-- REQUIRED ACTION --
Would you copy the material below word for word, beginning with its first line and ending with the line that contains "TOF pin XSHUT: D6 -> D10"?

•••••

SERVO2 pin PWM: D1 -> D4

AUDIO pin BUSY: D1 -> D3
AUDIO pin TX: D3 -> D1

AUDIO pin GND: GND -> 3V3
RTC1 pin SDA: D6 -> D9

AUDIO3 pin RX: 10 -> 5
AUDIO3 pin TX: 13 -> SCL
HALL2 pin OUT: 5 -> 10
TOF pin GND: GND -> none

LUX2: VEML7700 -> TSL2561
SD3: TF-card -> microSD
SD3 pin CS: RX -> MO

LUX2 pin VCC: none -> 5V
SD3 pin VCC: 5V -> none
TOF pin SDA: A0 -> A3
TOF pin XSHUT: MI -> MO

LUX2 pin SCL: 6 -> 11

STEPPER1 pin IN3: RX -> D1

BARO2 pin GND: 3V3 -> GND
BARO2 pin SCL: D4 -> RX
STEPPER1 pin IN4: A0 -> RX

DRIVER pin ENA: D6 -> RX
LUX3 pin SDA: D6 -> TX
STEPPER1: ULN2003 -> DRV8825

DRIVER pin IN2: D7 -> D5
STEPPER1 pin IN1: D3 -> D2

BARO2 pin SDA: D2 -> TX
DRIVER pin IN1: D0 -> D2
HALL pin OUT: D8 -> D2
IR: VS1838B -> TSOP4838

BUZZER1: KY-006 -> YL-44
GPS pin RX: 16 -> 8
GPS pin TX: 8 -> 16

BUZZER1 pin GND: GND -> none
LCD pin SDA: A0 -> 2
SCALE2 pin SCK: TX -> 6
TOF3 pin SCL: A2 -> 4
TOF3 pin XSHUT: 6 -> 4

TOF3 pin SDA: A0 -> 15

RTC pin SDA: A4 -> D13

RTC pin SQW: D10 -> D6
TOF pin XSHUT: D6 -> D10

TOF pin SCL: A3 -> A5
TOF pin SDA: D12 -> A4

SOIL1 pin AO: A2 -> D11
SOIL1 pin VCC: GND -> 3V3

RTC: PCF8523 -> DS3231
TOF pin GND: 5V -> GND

•••••

-- ANSWER SPACE --
SERVO2 pin PWM: D1 -> D4

AUDIO pin BUSY: D1 -> D3
AUDIO pin TX: D3 -> D1

AUDIO pin GND: GND -> 3V3
RTC1 pin SDA: D6 -> D9

AUDIO3 pin RX: 10 -> 5
AUDIO3 pin TX: 13 -> SCL
HALL2 pin OUT: 5 -> 10
TOF pin GND: GND -> none

LUX2: VEML7700 -> TSL2561
SD3: TF-card -> microSD
SD3 pin CS: RX -> MO

LUX2 pin VCC: none -> 5V
SD3 pin VCC: 5V -> none
TOF pin SDA: A0 -> A3
TOF pin XSHUT: MI -> MO

LUX2 pin SCL: 6 -> 11

STEPPER1 pin IN3: RX -> D1

BARO2 pin GND: 3V3 -> GND
BARO2 pin SCL: D4 -> RX
STEPPER1 pin IN4: A0 -> RX

DRIVER pin ENA: D6 -> RX
LUX3 pin SDA: D6 -> TX
STEPPER1: ULN2003 -> DRV8825

DRIVER pin IN2: D7 -> D5
STEPPER1 pin IN1: D3 -> D2

BARO2 pin SDA: D2 -> TX
DRIVER pin IN1: D0 -> D2
HALL pin OUT: D8 -> D2
IR: VS1838B -> TSOP4838

BUZZER1: KY-006 -> YL-44
GPS pin RX: 16 -> 8
GPS pin TX: 8 -> 16

BUZZER1 pin GND: GND -> none
LCD pin SDA: A0 -> 2
SCALE2 pin SCK: TX -> 6
TOF3 pin SCL: A2 -> 4
TOF3 pin XSHUT: 6 -> 4

TOF3 pin SDA: A0 -> 15

RTC pin SDA: A4 -> D13

RTC pin SQW: D10 -> D6
TOF pin XSHUT: D6 -> D10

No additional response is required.